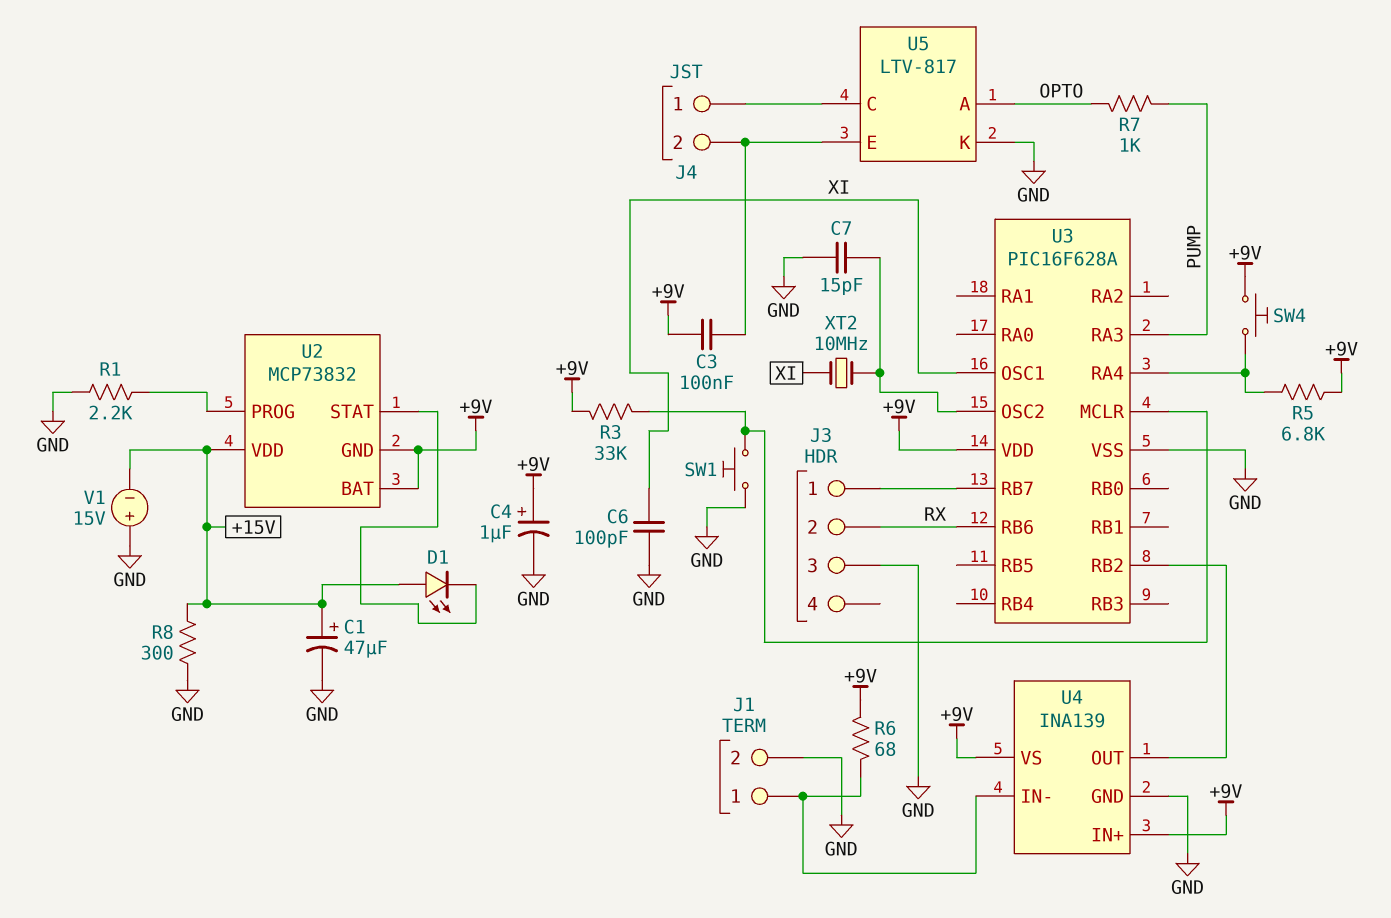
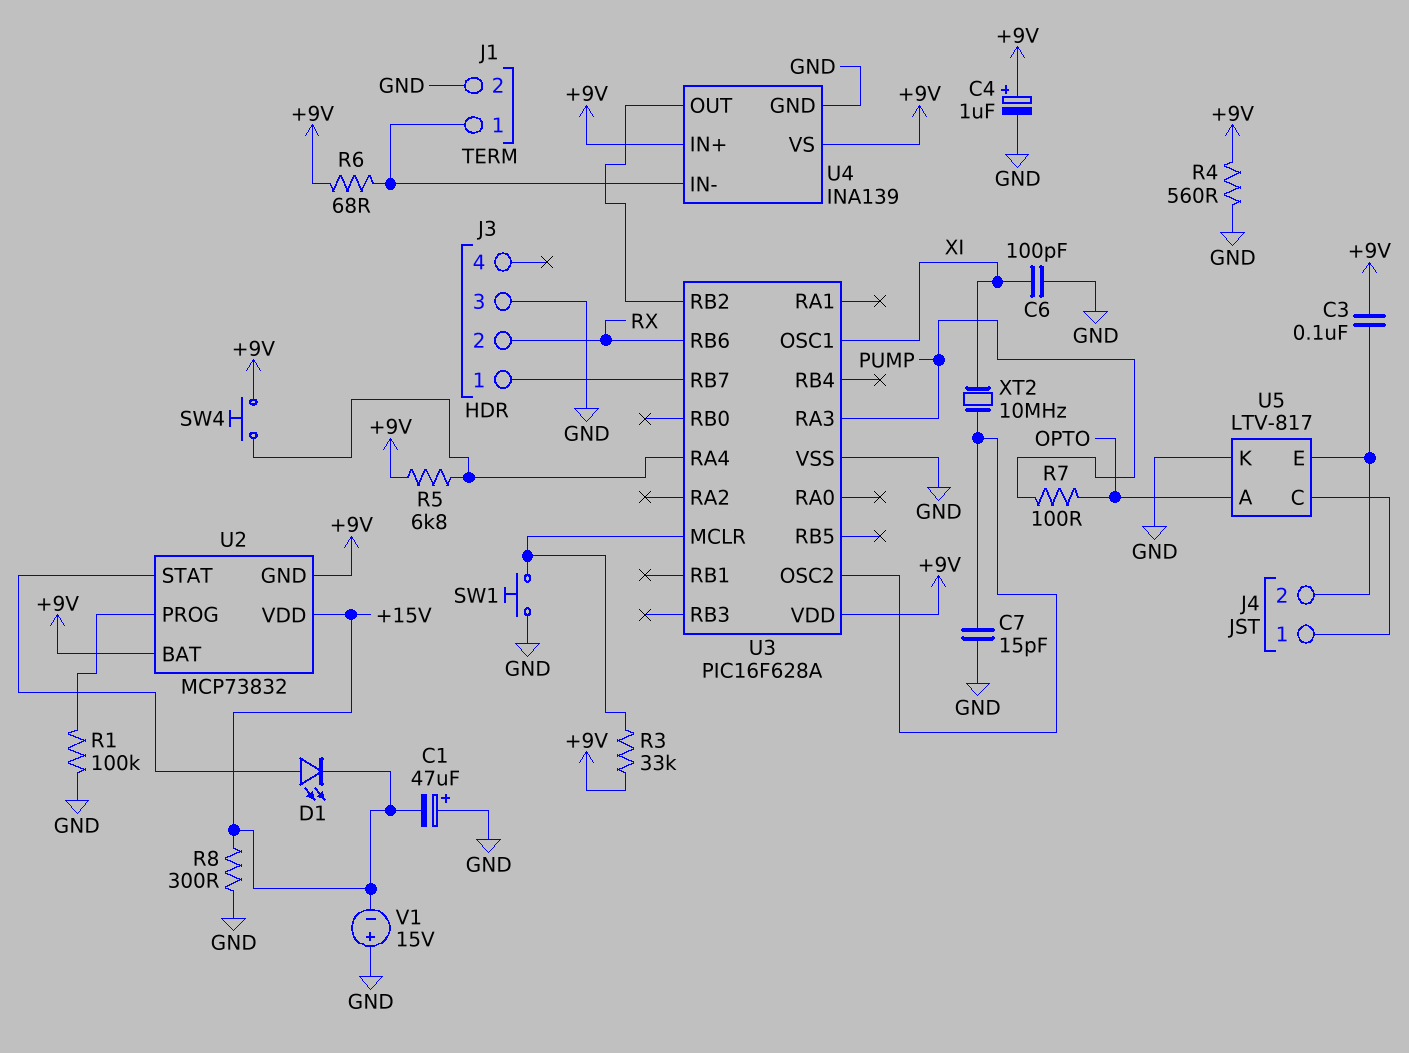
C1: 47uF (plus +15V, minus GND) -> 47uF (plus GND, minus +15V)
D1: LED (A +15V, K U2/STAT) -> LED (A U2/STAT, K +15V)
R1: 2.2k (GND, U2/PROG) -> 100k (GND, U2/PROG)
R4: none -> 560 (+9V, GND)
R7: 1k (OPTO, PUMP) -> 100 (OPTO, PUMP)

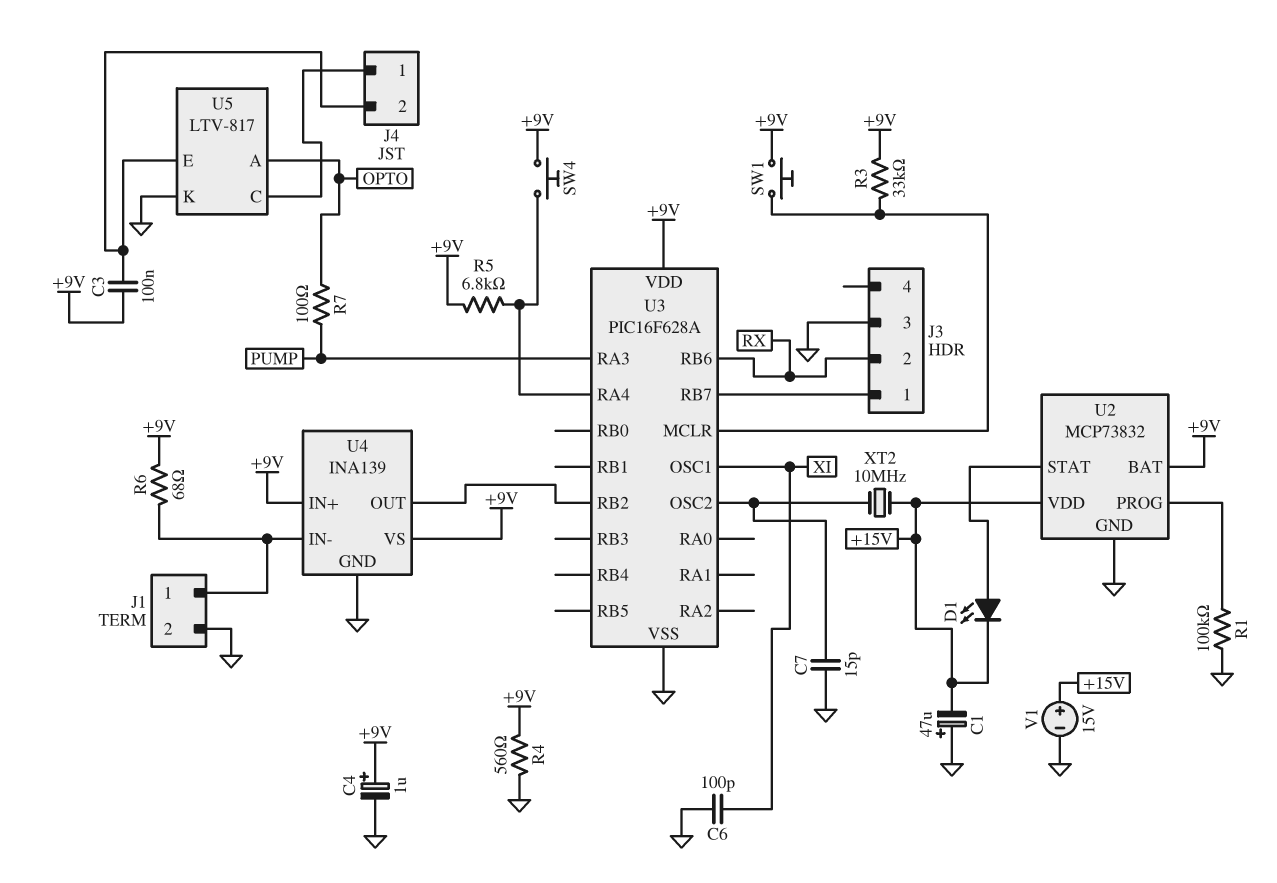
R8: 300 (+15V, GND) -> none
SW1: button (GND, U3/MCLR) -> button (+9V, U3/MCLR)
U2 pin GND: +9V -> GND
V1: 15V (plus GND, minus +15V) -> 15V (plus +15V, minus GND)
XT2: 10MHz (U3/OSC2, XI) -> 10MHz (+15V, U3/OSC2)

_ _ _ _ _

=== What the exercise asks ===
An exact copy of every line above is needed, without the images.

=== Response ===
C1: 47uF (plus +15V, minus GND) -> 47uF (plus GND, minus +15V)
D1: LED (A +15V, K U2/STAT) -> LED (A U2/STAT, K +15V)
R1: 2.2k (GND, U2/PROG) -> 100k (GND, U2/PROG)
R4: none -> 560 (+9V, GND)
R7: 1k (OPTO, PUMP) -> 100 (OPTO, PUMP)

R8: 300 (+15V, GND) -> none
SW1: button (GND, U3/MCLR) -> button (+9V, U3/MCLR)
U2 pin GND: +9V -> GND
V1: 15V (plus GND, minus +15V) -> 15V (plus +15V, minus GND)
XT2: 10MHz (U3/OSC2, XI) -> 10MHz (+15V, U3/OSC2)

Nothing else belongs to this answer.